→ **WHAT YOU NEED TO DO**: Each record below needs to be retyped exactly.

(SUPPLIED INFORMATION)

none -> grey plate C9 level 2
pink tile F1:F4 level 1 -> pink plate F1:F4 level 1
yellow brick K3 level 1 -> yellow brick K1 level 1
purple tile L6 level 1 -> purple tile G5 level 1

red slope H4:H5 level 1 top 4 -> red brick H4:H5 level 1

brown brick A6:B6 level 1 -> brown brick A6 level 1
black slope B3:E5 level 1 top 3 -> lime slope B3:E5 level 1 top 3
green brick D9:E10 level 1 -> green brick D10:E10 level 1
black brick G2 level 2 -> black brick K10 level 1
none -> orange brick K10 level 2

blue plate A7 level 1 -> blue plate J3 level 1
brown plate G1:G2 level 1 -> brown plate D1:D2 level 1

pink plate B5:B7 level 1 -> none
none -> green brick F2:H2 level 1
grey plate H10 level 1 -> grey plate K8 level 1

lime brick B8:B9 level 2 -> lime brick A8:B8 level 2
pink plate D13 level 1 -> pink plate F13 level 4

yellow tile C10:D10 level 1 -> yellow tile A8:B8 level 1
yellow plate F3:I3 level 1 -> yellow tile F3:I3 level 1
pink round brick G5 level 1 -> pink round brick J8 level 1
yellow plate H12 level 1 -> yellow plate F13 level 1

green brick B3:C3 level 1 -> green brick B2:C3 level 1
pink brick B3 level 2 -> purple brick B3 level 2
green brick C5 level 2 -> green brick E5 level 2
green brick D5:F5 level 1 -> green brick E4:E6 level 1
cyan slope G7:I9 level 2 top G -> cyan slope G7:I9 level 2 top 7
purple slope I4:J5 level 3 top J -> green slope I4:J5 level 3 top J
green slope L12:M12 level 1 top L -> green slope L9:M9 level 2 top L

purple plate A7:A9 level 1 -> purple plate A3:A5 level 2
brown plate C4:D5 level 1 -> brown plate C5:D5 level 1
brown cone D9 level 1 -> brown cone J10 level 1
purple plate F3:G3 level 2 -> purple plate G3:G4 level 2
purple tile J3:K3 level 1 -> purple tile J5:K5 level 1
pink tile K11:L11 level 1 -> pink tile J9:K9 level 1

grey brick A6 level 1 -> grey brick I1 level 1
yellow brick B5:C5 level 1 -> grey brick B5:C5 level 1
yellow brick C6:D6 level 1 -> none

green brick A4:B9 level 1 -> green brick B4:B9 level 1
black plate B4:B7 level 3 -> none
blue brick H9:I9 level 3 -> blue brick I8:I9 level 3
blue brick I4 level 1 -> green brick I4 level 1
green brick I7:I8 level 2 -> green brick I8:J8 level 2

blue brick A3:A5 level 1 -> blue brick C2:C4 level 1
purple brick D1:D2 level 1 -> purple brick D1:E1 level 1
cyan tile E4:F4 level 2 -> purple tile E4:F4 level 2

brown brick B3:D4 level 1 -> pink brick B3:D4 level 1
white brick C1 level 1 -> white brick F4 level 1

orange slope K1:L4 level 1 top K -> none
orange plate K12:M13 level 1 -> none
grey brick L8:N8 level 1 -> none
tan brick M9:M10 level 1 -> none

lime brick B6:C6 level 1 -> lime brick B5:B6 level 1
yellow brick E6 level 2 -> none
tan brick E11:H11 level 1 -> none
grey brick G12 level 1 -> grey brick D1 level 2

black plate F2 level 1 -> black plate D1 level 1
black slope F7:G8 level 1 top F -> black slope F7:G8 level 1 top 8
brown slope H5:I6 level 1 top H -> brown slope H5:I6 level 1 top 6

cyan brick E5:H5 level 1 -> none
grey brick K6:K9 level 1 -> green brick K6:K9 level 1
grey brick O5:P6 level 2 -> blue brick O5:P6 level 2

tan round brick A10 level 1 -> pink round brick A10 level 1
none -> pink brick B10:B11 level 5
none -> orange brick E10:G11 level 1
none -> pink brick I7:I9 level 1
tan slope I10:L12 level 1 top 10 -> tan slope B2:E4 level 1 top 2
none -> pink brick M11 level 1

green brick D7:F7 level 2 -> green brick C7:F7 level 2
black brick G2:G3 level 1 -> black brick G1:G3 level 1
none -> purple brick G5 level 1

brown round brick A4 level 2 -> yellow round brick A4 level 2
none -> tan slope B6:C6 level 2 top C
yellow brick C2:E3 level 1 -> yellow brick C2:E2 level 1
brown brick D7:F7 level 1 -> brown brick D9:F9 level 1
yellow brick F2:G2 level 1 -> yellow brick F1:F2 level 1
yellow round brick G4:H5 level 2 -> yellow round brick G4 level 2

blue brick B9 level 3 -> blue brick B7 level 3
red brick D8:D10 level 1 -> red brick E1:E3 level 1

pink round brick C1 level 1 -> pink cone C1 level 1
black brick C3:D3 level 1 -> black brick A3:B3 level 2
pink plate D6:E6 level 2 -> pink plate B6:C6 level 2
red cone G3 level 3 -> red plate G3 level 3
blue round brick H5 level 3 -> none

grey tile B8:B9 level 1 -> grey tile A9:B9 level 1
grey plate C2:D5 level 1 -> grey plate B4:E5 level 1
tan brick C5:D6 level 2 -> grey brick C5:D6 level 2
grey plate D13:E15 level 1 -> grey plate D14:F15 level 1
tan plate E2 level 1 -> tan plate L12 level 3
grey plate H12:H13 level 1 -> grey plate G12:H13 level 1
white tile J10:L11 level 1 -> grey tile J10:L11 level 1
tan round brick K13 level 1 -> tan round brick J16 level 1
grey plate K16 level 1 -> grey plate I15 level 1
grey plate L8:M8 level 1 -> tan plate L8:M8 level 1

(End SUPPLIED INFORMATION)

→ **OUTPUT**:
none -> grey plate C9 level 2
pink tile F1:F4 level 1 -> pink plate F1:F4 level 1
yellow brick K3 level 1 -> yellow brick K1 level 1
purple tile L6 level 1 -> purple tile G5 level 1

red slope H4:H5 level 1 top 4 -> red brick H4:H5 level 1

brown brick A6:B6 level 1 -> brown brick A6 level 1
black slope B3:E5 level 1 top 3 -> lime slope B3:E5 level 1 top 3
green brick D9:E10 level 1 -> green brick D10:E10 level 1
black brick G2 level 2 -> black brick K10 level 1
none -> orange brick K10 level 2

blue plate A7 level 1 -> blue plate J3 level 1
brown plate G1:G2 level 1 -> brown plate D1:D2 level 1

pink plate B5:B7 level 1 -> none
none -> green brick F2:H2 level 1
grey plate H10 level 1 -> grey plate K8 level 1

lime brick B8:B9 level 2 -> lime brick A8:B8 level 2
pink plate D13 level 1 -> pink plate F13 level 4

yellow tile C10:D10 level 1 -> yellow tile A8:B8 level 1
yellow plate F3:I3 level 1 -> yellow tile F3:I3 level 1
pink round brick G5 level 1 -> pink round brick J8 level 1
yellow plate H12 level 1 -> yellow plate F13 level 1

green brick B3:C3 level 1 -> green brick B2:C3 level 1
pink brick B3 level 2 -> purple brick B3 level 2
green brick C5 level 2 -> green brick E5 level 2
green brick D5:F5 level 1 -> green brick E4:E6 level 1
cyan slope G7:I9 level 2 top G -> cyan slope G7:I9 level 2 top 7
purple slope I4:J5 level 3 top J -> green slope I4:J5 level 3 top J
green slope L12:M12 level 1 top L -> green slope L9:M9 level 2 top L

purple plate A7:A9 level 1 -> purple plate A3:A5 level 2
brown plate C4:D5 level 1 -> brown plate C5:D5 level 1
brown cone D9 level 1 -> brown cone J10 level 1
purple plate F3:G3 level 2 -> purple plate G3:G4 level 2
purple tile J3:K3 level 1 -> purple tile J5:K5 level 1
pink tile K11:L11 level 1 -> pink tile J9:K9 level 1

grey brick A6 level 1 -> grey brick I1 level 1
yellow brick B5:C5 level 1 -> grey brick B5:C5 level 1
yellow brick C6:D6 level 1 -> none

green brick A4:B9 level 1 -> green brick B4:B9 level 1
black plate B4:B7 level 3 -> none
blue brick H9:I9 level 3 -> blue brick I8:I9 level 3
blue brick I4 level 1 -> green brick I4 level 1
green brick I7:I8 level 2 -> green brick I8:J8 level 2

blue brick A3:A5 level 1 -> blue brick C2:C4 level 1
purple brick D1:D2 level 1 -> purple brick D1:E1 level 1
cyan tile E4:F4 level 2 -> purple tile E4:F4 level 2

brown brick B3:D4 level 1 -> pink brick B3:D4 level 1
white brick C1 level 1 -> white brick F4 level 1

orange slope K1:L4 level 1 top K -> none
orange plate K12:M13 level 1 -> none
grey brick L8:N8 level 1 -> none
tan brick M9:M10 level 1 -> none

lime brick B6:C6 level 1 -> lime brick B5:B6 level 1
yellow brick E6 level 2 -> none
tan brick E11:H11 level 1 -> none
grey brick G12 level 1 -> grey brick D1 level 2

black plate F2 level 1 -> black plate D1 level 1
black slope F7:G8 level 1 top F -> black slope F7:G8 level 1 top 8
brown slope H5:I6 level 1 top H -> brown slope H5:I6 level 1 top 6

cyan brick E5:H5 level 1 -> none
grey brick K6:K9 level 1 -> green brick K6:K9 level 1
grey brick O5:P6 level 2 -> blue brick O5:P6 level 2

tan round brick A10 level 1 -> pink round brick A10 level 1
none -> pink brick B10:B11 level 5
none -> orange brick E10:G11 level 1
none -> pink brick I7:I9 level 1
tan slope I10:L12 level 1 top 10 -> tan slope B2:E4 level 1 top 2
none -> pink brick M11 level 1

green brick D7:F7 level 2 -> green brick C7:F7 level 2
black brick G2:G3 level 1 -> black brick G1:G3 level 1
none -> purple brick G5 level 1

brown round brick A4 level 2 -> yellow round brick A4 level 2
none -> tan slope B6:C6 level 2 top C
yellow brick C2:E3 level 1 -> yellow brick C2:E2 level 1
brown brick D7:F7 level 1 -> brown brick D9:F9 level 1
yellow brick F2:G2 level 1 -> yellow brick F1:F2 level 1
yellow round brick G4:H5 level 2 -> yellow round brick G4 level 2

blue brick B9 level 3 -> blue brick B7 level 3
red brick D8:D10 level 1 -> red brick E1:E3 level 1

pink round brick C1 level 1 -> pink cone C1 level 1
black brick C3:D3 level 1 -> black brick A3:B3 level 2
pink plate D6:E6 level 2 -> pink plate B6:C6 level 2
red cone G3 level 3 -> red plate G3 level 3
blue round brick H5 level 3 -> none

grey tile B8:B9 level 1 -> grey tile A9:B9 level 1
grey plate C2:D5 level 1 -> grey plate B4:E5 level 1
tan brick C5:D6 level 2 -> grey brick C5:D6 level 2
grey plate D13:E15 level 1 -> grey plate D14:F15 level 1
tan plate E2 level 1 -> tan plate L12 level 3
grey plate H12:H13 level 1 -> grey plate G12:H13 level 1
white tile J10:L11 level 1 -> grey tile J10:L11 level 1
tan round brick K13 level 1 -> tan round brick J16 level 1
grey plate K16 level 1 -> grey plate I15 level 1
grey plate L8:M8 level 1 -> tan plate L8:M8 level 1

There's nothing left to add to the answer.